*** Block opens ***
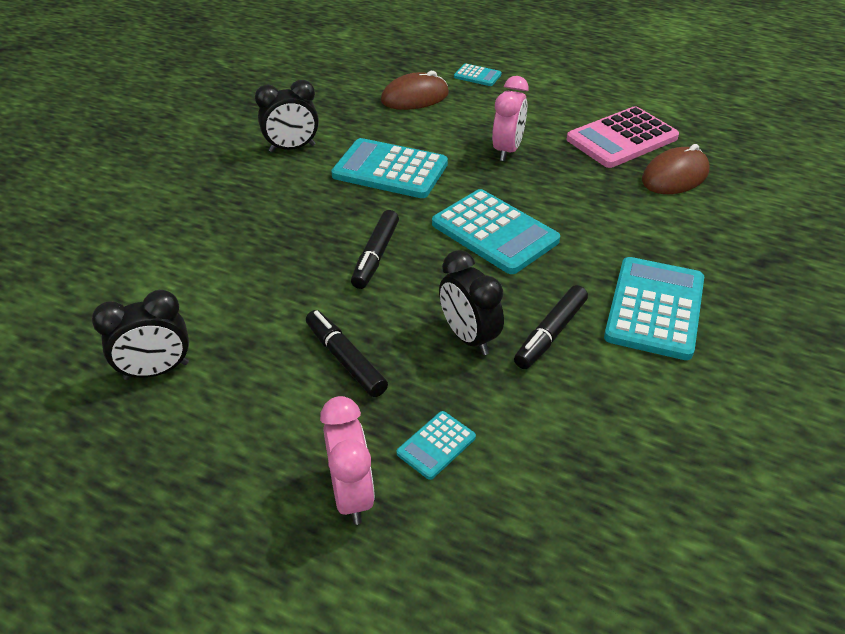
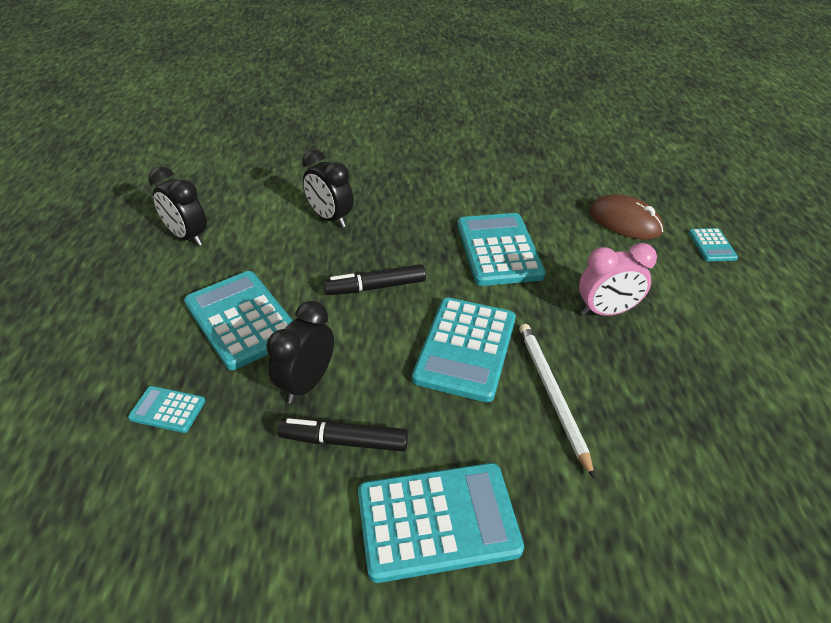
camera: 60 degrees right, 0 degrees up
black clock [255,80,319,152] -> black clock moved to [302,149,354,228]
black marker [306,310,388,397] -> turquoise calculator [184,271,293,370]
pink clock [320,396,375,525] -> none
pink calculator [566,106,679,168] -> none
brown mouse [642,144,710,194] -> none
none -> white pencil [519,324,595,479]

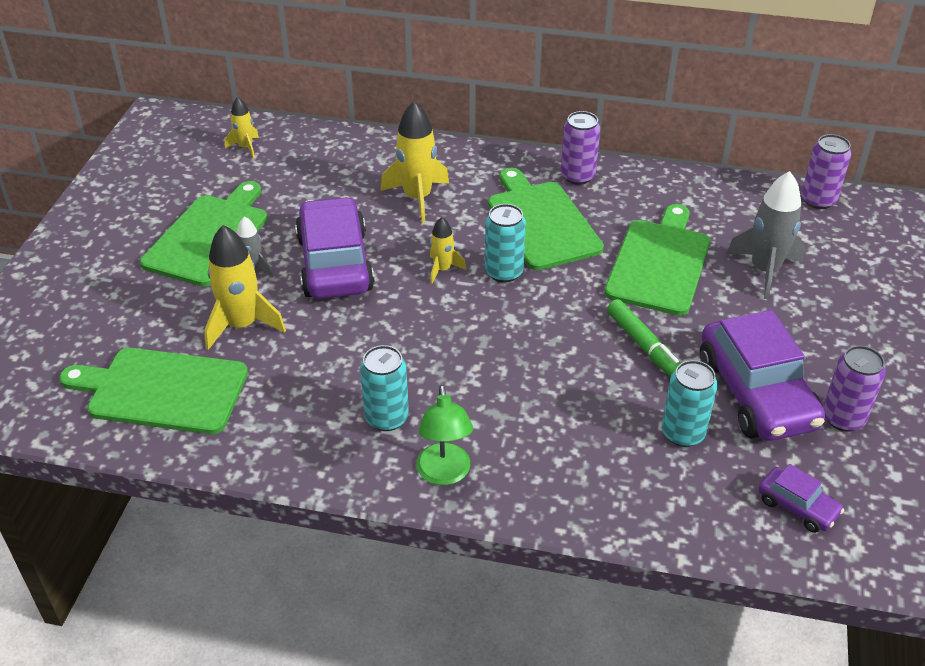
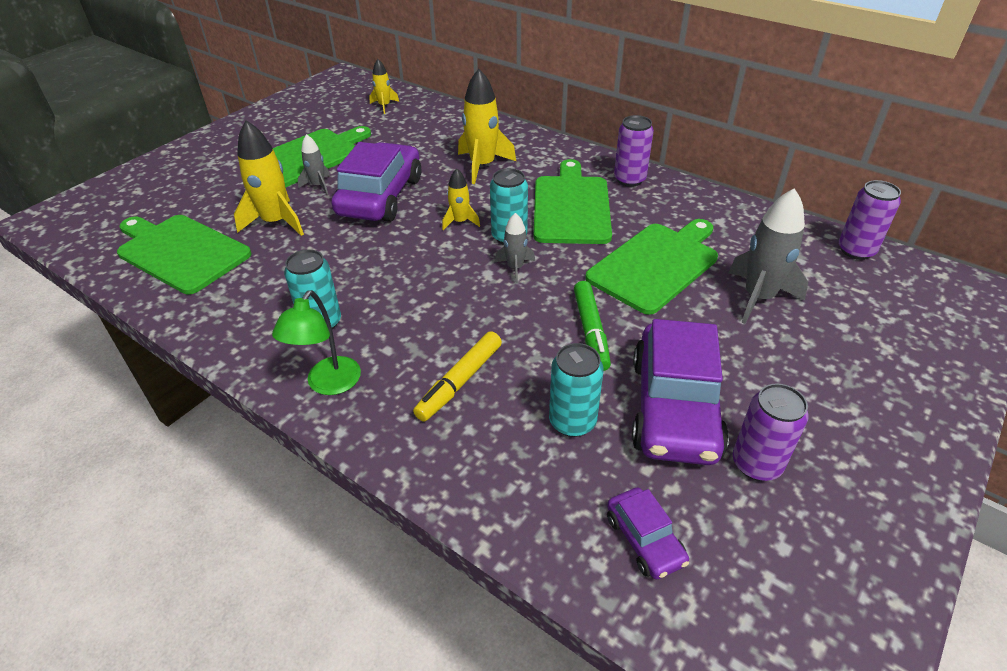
camera: 25 degrees right, 0 degrees up
none -> yellow marker [413,331,502,421]
none -> grey rocket [495,213,535,283]

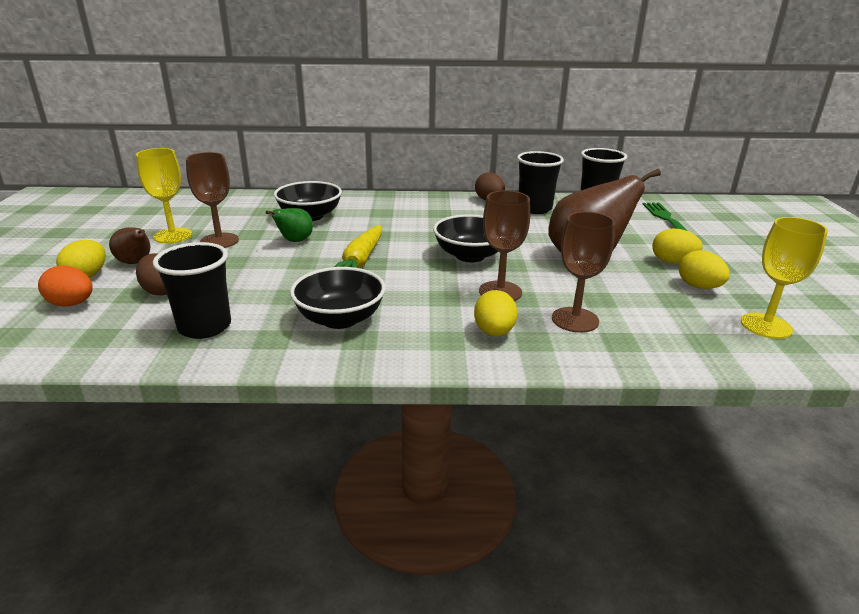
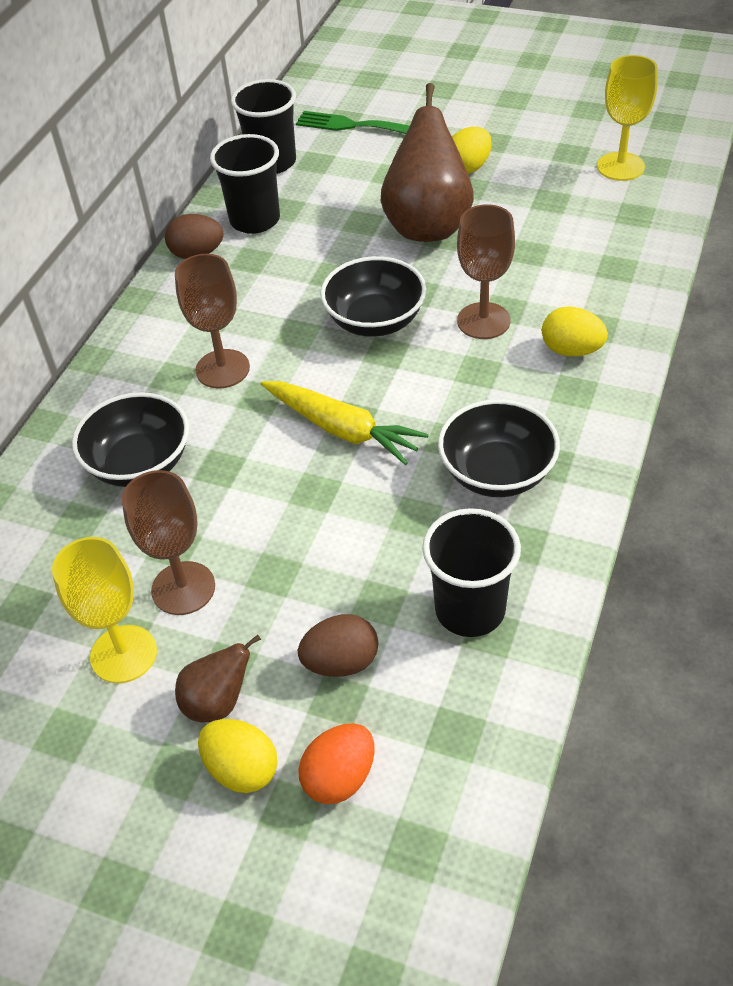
camera: 65 degrees left, 20 degrees up
green pear [266,208,313,242] -> none
brown goblet [552,212,615,333] -> brown goblet moved to [175,254,250,388]
yellow egg [679,250,730,289] -> none

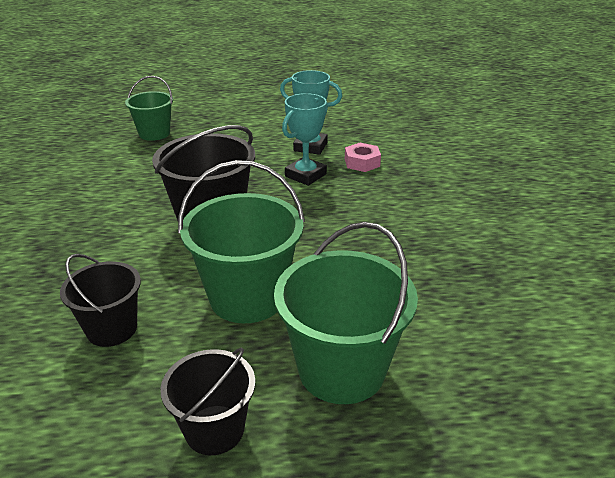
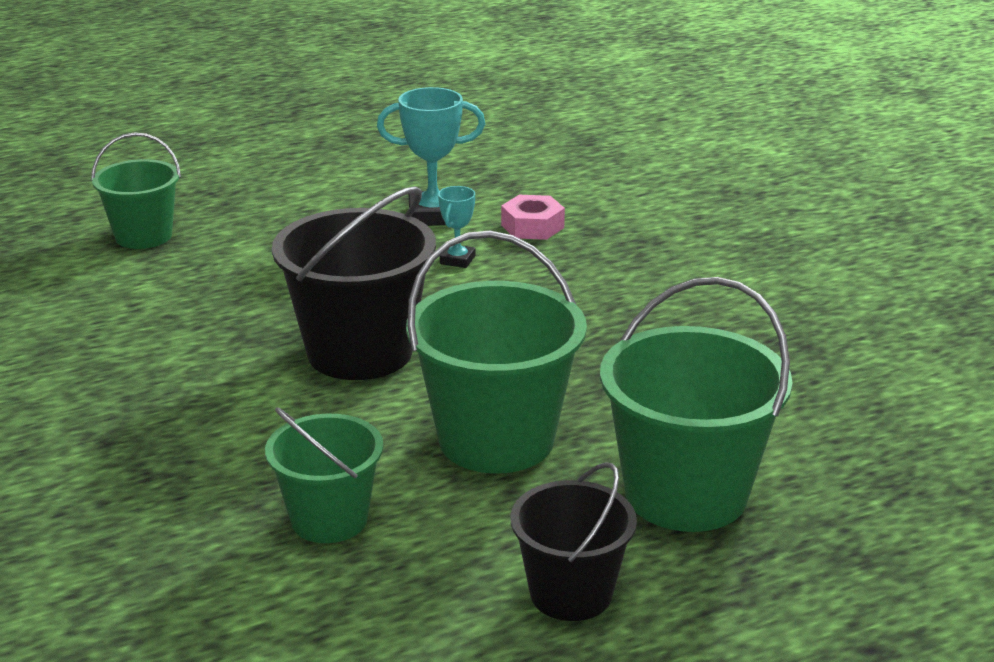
camera: 20 degrees left, 5 degrees down
black bucket [60,254,141,347] -> green bucket [265,407,383,543]
turquoise trophy [282,93,328,186] -> turquoise trophy [438,186,475,268], size x0.56

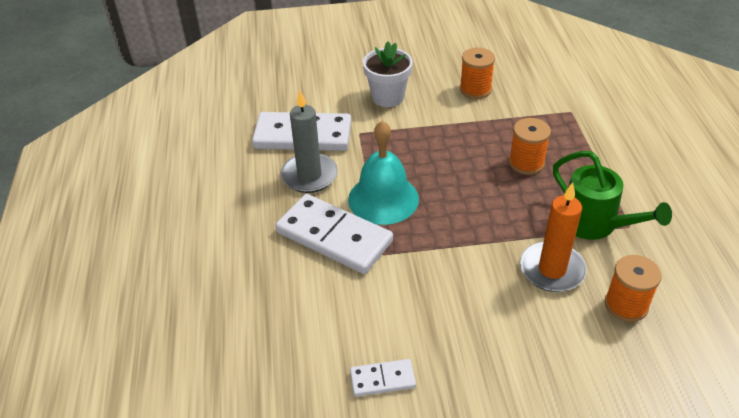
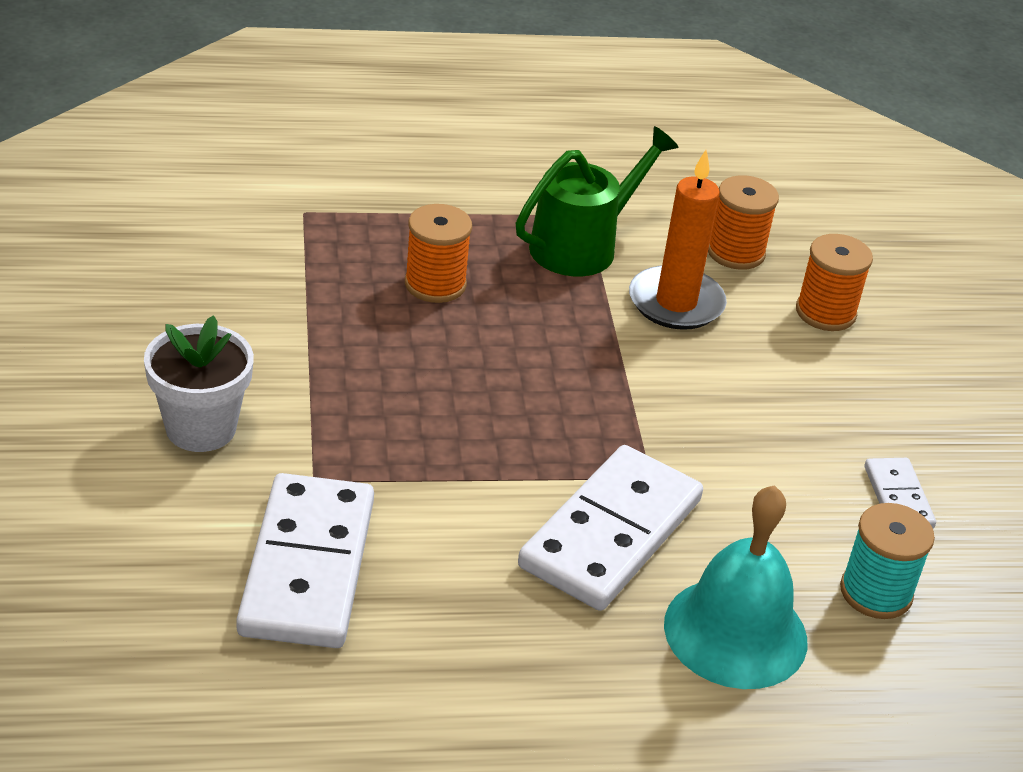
camera: 95 degrees left, 5 degrees down
grey candle [281,90,338,193] -> none
turquoise bell [348,120,419,225] -> turquoise bell moved to [664,485,807,689]
orange spool [460,48,495,99] -> orange spool moved to [796,234,873,331]
none -> turquoise spool [840,503,935,619]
*** Block closes ***
• [Task goal] Pictures excluded, reproduce only the part above that opens with the line holding "black marker [306,310,388,397]" and closes with the line holding "black bucket [60,254,141,347]", exactly as written.

• [Solution to this problem]
black marker [306,310,388,397] -> turquoise calculator [184,271,293,370]
pink clock [320,396,375,525] -> none
pink calculator [566,106,679,168] -> none
brown mouse [642,144,710,194] -> none
none -> white pencil [519,324,595,479]

camera: 25 degrees right, 0 degrees up
none -> yellow marker [413,331,502,421]
none -> grey rocket [495,213,535,283]

camera: 65 degrees left, 20 degrees up
green pear [266,208,313,242] -> none
brown goblet [552,212,615,333] -> brown goblet moved to [175,254,250,388]
yellow egg [679,250,730,289] -> none

camera: 20 degrees left, 5 degrees down
black bucket [60,254,141,347] -> green bucket [265,407,383,543]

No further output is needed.